- [The data]:

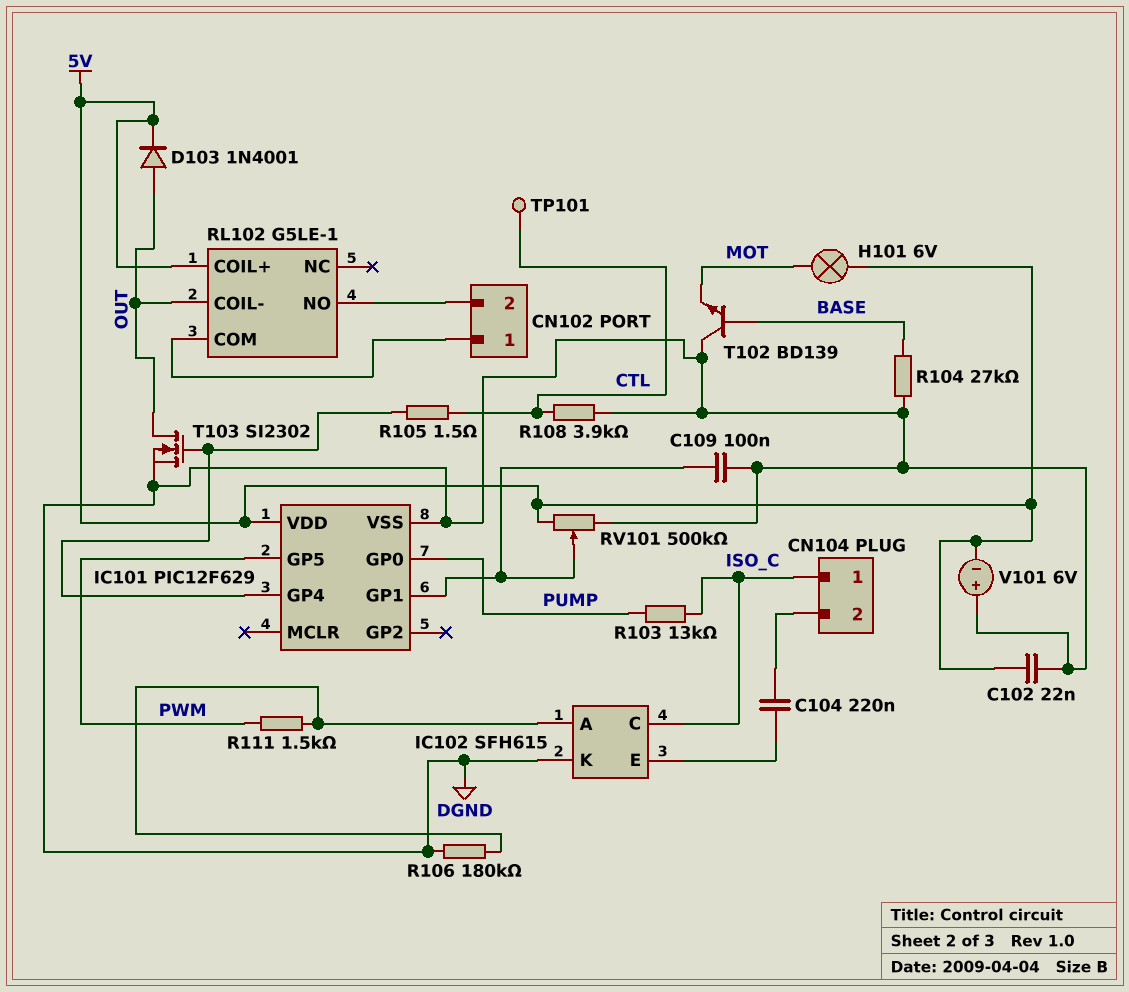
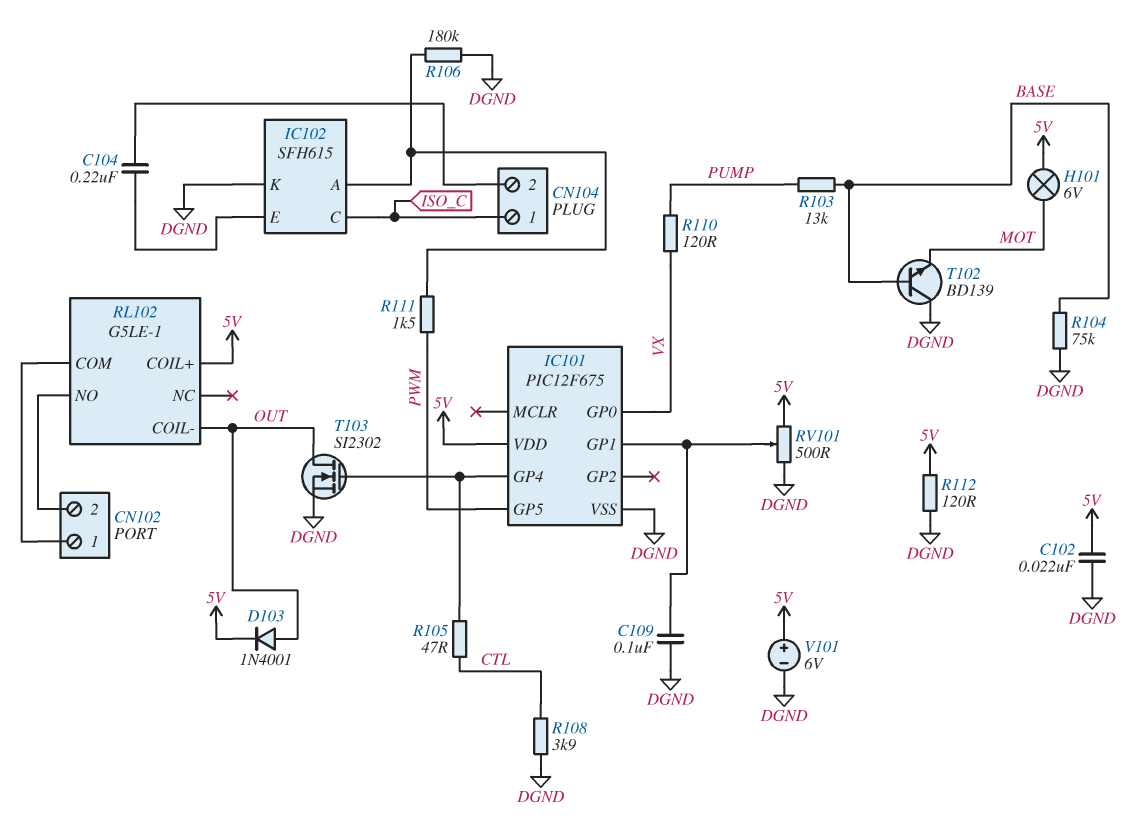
IC101: PIC12F629 -> PIC12F675
IC101 pin GP0: PUMP -> VX
R103: 13k (ISO_C, PUMP) -> 13k (BASE, PUMP)
R104: 27k (BASE, DGND) -> 75k (BASE, DGND)
R105: 1.5 (CTL, IC101/GP4) -> 47 (CTL, IC101/GP4)
R110: none -> 120 (PUMP, VX)
R112: none -> 120 (5V, DGND)
RV101: 500k (5V, DGND, wiper IC101/GP1) -> 500 (5V, DGND, wiper IC101/GP1)
TP101: test point (CTL) -> none
V101: 6V (plus DGND, minus 5V) -> 6V (plus 5V, minus DGND)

- [What the exercise asks]: Reproduce precisely the span of lines that begins at the line containing "R112: none -> 120 (5V, DGND)" and ends with the last line of the listing.

- [The completed task]:
R112: none -> 120 (5V, DGND)
RV101: 500k (5V, DGND, wiper IC101/GP1) -> 500 (5V, DGND, wiper IC101/GP1)
TP101: test point (CTL) -> none
V101: 6V (plus DGND, minus 5V) -> 6V (plus 5V, minus DGND)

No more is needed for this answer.